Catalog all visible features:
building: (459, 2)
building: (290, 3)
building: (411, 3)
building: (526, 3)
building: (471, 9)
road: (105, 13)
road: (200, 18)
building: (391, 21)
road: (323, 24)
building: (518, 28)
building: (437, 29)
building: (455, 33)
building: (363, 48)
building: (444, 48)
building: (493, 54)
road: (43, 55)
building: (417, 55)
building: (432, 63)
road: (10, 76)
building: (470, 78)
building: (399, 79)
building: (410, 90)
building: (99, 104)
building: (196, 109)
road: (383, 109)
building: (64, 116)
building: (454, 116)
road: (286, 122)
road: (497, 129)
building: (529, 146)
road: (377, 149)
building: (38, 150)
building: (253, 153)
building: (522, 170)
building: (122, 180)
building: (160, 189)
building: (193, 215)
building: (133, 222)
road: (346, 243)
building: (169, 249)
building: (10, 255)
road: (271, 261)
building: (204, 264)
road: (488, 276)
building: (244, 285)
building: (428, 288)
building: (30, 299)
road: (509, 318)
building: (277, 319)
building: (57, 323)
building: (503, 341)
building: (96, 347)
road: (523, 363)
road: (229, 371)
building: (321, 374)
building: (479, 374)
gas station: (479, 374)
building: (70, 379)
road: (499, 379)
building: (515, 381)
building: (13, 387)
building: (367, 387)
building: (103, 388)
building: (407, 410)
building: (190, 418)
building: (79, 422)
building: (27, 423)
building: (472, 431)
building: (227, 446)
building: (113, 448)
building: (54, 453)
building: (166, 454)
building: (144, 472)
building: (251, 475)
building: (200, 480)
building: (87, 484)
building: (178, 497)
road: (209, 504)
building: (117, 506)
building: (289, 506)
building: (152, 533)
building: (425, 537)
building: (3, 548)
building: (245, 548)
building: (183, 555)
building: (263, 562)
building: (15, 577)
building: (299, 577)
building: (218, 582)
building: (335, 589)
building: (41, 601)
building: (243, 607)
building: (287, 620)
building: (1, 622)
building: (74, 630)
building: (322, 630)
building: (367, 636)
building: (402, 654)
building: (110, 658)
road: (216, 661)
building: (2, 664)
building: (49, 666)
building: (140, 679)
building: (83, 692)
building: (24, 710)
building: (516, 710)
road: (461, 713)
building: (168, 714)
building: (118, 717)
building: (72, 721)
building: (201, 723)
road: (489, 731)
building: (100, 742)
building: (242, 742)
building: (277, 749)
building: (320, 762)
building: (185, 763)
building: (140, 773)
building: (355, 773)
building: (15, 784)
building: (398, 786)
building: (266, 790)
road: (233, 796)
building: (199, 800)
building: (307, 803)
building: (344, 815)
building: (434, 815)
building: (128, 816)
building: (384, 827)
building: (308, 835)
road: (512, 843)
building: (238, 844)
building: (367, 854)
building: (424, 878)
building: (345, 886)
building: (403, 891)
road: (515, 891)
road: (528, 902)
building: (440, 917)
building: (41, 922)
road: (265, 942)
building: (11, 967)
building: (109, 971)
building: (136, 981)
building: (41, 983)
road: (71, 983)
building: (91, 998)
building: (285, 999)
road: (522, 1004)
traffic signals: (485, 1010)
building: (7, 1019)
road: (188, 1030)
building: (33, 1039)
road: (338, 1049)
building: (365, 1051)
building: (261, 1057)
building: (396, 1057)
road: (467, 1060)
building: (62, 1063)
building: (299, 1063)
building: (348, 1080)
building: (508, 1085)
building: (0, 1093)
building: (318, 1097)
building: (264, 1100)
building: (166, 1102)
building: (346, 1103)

> _PROBLEM STATEMENT_
Repeat the lines above exactly.

> _TASK ANSWER_
Catalog all visible features:
building: (459, 2)
building: (290, 3)
building: (411, 3)
building: (526, 3)
building: (471, 9)
road: (105, 13)
road: (200, 18)
building: (391, 21)
road: (323, 24)
building: (518, 28)
building: (437, 29)
building: (455, 33)
building: (363, 48)
building: (444, 48)
building: (493, 54)
road: (43, 55)
building: (417, 55)
building: (432, 63)
road: (10, 76)
building: (470, 78)
building: (399, 79)
building: (410, 90)
building: (99, 104)
building: (196, 109)
road: (383, 109)
building: (64, 116)
building: (454, 116)
road: (286, 122)
road: (497, 129)
building: (529, 146)
road: (377, 149)
building: (38, 150)
building: (253, 153)
building: (522, 170)
building: (122, 180)
building: (160, 189)
building: (193, 215)
building: (133, 222)
road: (346, 243)
building: (169, 249)
building: (10, 255)
road: (271, 261)
building: (204, 264)
road: (488, 276)
building: (244, 285)
building: (428, 288)
building: (30, 299)
road: (509, 318)
building: (277, 319)
building: (57, 323)
building: (503, 341)
building: (96, 347)
road: (523, 363)
road: (229, 371)
building: (321, 374)
building: (479, 374)
gas station: (479, 374)
building: (70, 379)
road: (499, 379)
building: (515, 381)
building: (13, 387)
building: (367, 387)
building: (103, 388)
building: (407, 410)
building: (190, 418)
building: (79, 422)
building: (27, 423)
building: (472, 431)
building: (227, 446)
building: (113, 448)
building: (54, 453)
building: (166, 454)
building: (144, 472)
building: (251, 475)
building: (200, 480)
building: (87, 484)
building: (178, 497)
road: (209, 504)
building: (117, 506)
building: (289, 506)
building: (152, 533)
building: (425, 537)
building: (3, 548)
building: (245, 548)
building: (183, 555)
building: (263, 562)
building: (15, 577)
building: (299, 577)
building: (218, 582)
building: (335, 589)
building: (41, 601)
building: (243, 607)
building: (287, 620)
building: (1, 622)
building: (74, 630)
building: (322, 630)
building: (367, 636)
building: (402, 654)
building: (110, 658)
road: (216, 661)
building: (2, 664)
building: (49, 666)
building: (140, 679)
building: (83, 692)
building: (24, 710)
building: (516, 710)
road: (461, 713)
building: (168, 714)
building: (118, 717)
building: (72, 721)
building: (201, 723)
road: (489, 731)
building: (100, 742)
building: (242, 742)
building: (277, 749)
building: (320, 762)
building: (185, 763)
building: (140, 773)
building: (355, 773)
building: (15, 784)
building: (398, 786)
building: (266, 790)
road: (233, 796)
building: (199, 800)
building: (307, 803)
building: (344, 815)
building: (434, 815)
building: (128, 816)
building: (384, 827)
building: (308, 835)
road: (512, 843)
building: (238, 844)
building: (367, 854)
building: (424, 878)
building: (345, 886)
building: (403, 891)
road: (515, 891)
road: (528, 902)
building: (440, 917)
building: (41, 922)
road: (265, 942)
building: (11, 967)
building: (109, 971)
building: (136, 981)
building: (41, 983)
road: (71, 983)
building: (91, 998)
building: (285, 999)
road: (522, 1004)
traffic signals: (485, 1010)
building: (7, 1019)
road: (188, 1030)
building: (33, 1039)
road: (338, 1049)
building: (365, 1051)
building: (261, 1057)
building: (396, 1057)
road: (467, 1060)
building: (62, 1063)
building: (299, 1063)
building: (348, 1080)
building: (508, 1085)
building: (0, 1093)
building: (318, 1097)
building: (264, 1100)
building: (166, 1102)
building: (346, 1103)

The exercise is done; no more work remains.